Wherever pictures appear in the listing below, leave them out, and copy exactly, and only, everything from the line with "[(407,10),(390,10),(390,32),(407,32),(407,10)]" down to the line with "[(477,246),(478,204),(431,204),(430,246),(477,246)]".
---------- INPUT MATERIAL ----------
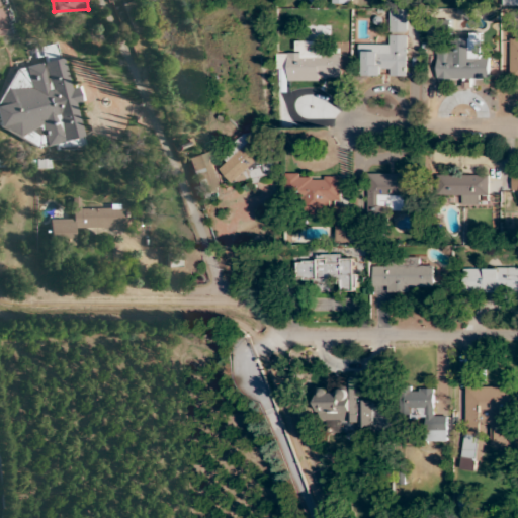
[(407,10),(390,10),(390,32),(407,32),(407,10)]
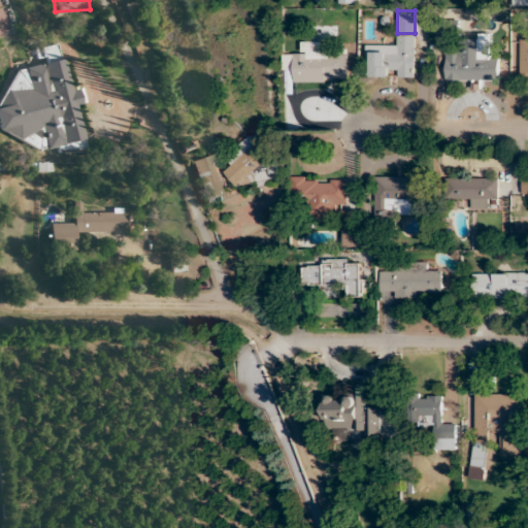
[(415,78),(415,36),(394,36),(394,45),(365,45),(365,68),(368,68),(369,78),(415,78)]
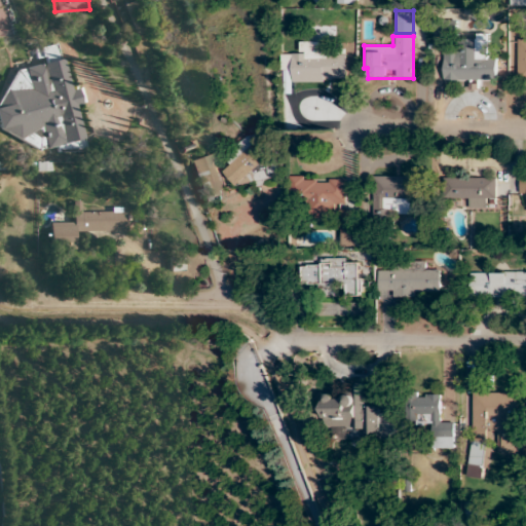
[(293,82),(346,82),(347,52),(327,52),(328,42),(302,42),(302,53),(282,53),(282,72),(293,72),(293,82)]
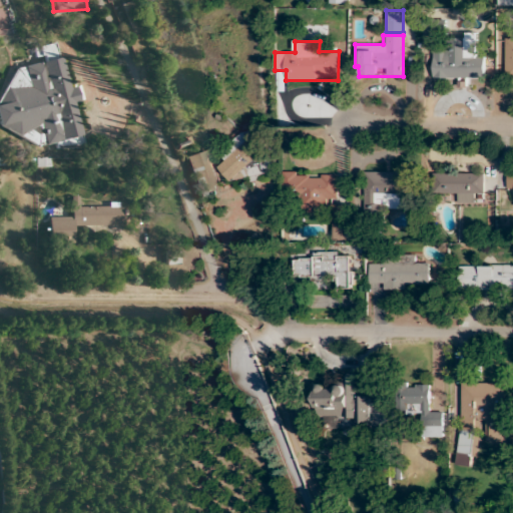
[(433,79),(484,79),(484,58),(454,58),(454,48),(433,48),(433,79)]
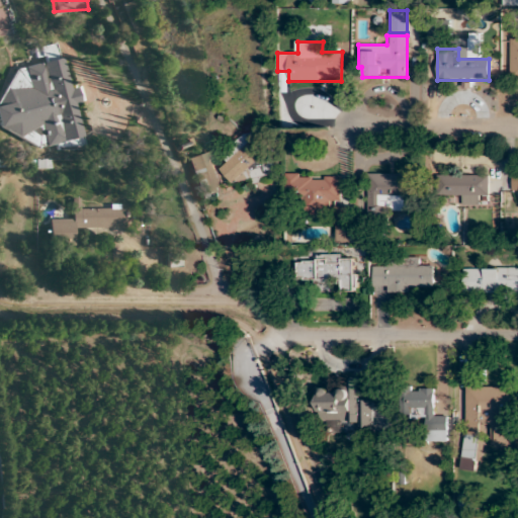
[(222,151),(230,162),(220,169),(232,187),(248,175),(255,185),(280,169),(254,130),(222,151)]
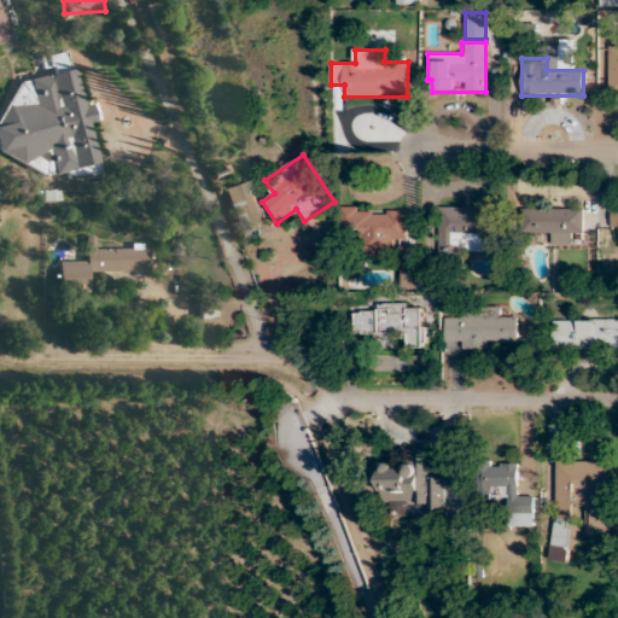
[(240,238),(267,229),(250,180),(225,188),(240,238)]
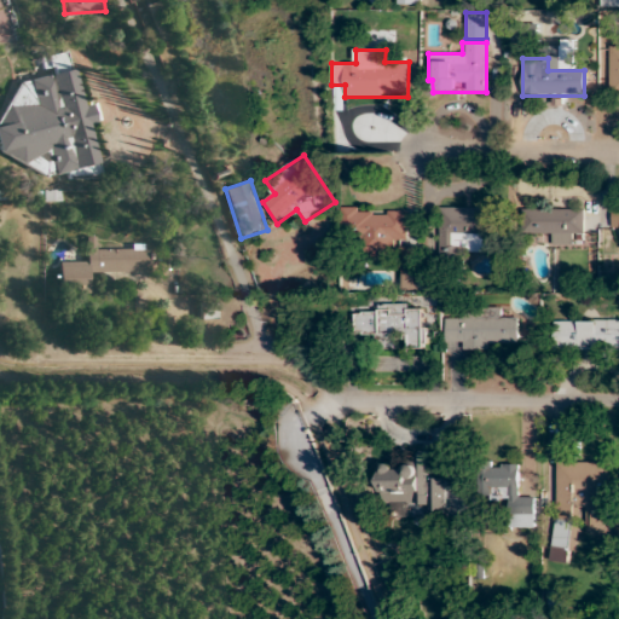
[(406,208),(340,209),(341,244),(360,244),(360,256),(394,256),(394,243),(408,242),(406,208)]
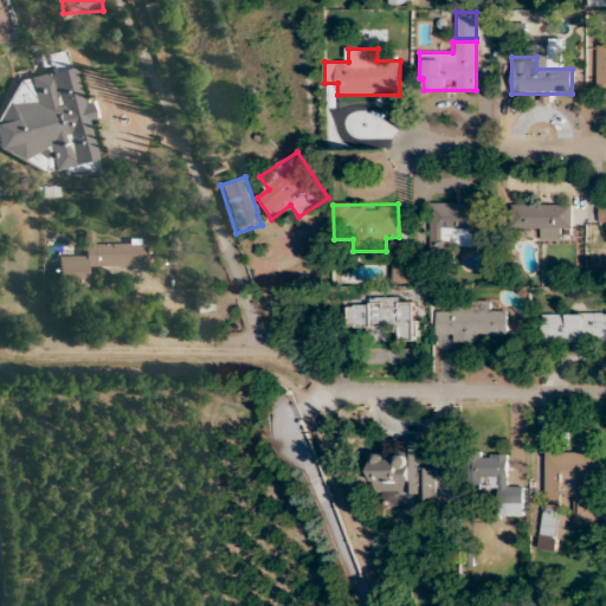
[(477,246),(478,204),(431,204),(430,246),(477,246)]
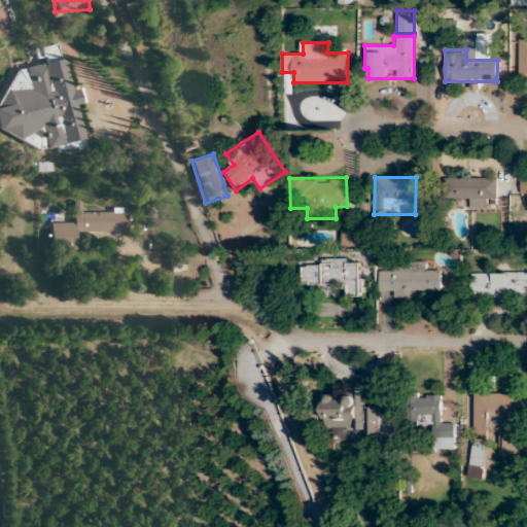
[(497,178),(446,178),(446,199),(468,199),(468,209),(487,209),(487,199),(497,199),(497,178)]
----------
---------- INPUT MATERIAL ----------
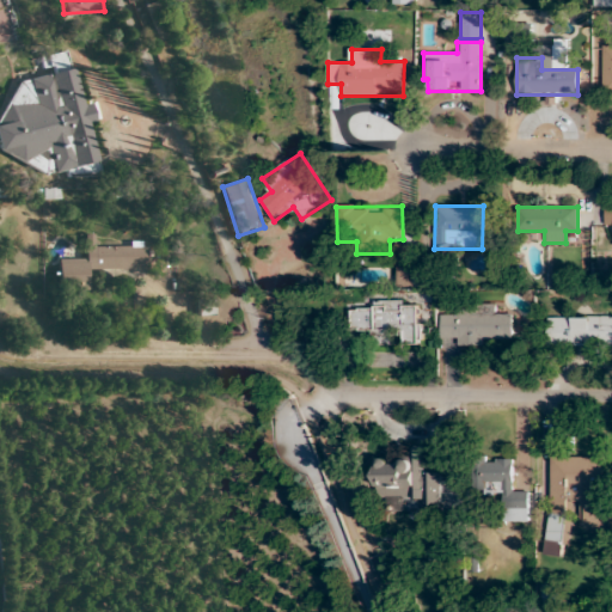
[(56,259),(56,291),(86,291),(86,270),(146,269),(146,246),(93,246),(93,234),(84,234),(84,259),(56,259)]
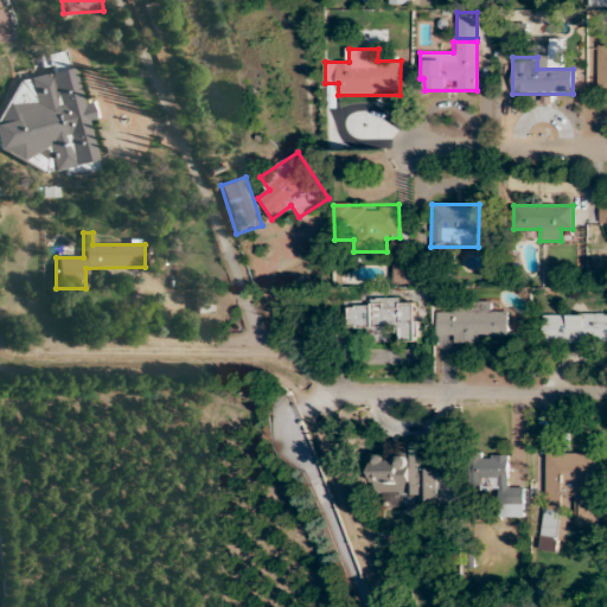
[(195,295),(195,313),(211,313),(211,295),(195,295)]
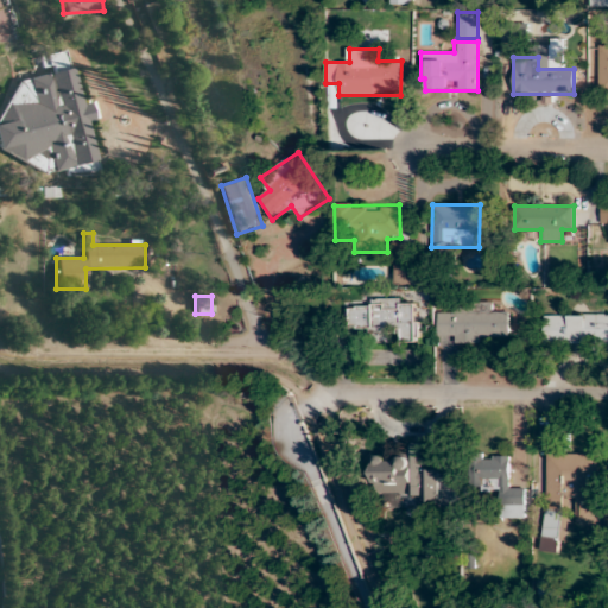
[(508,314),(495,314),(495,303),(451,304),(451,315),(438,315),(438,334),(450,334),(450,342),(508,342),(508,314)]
----------
## RESPONSE FOR THIS EXERCISE
[(407,10),(390,10),(390,32),(407,32),(407,10)]
[(415,78),(415,36),(394,36),(394,45),(365,45),(365,68),(368,68),(369,78),(415,78)]
[(293,82),(346,82),(347,52),(327,52),(328,42),(302,42),(302,53),(282,53),(282,72),(293,72),(293,82)]
[(433,79),(484,79),(484,58),(454,58),(454,48),(433,48),(433,79)]
[(222,151),(230,162),(220,169),(232,187),(248,175),(255,185),(280,169),(254,130),(222,151)]
[(240,238),(267,229),(250,180),(225,188),(240,238)]
[(406,208),(340,209),(341,244),(360,244),(360,256),(394,256),(394,243),(408,242),(406,208)]
[(477,246),(478,204),(431,204),(430,246),(477,246)]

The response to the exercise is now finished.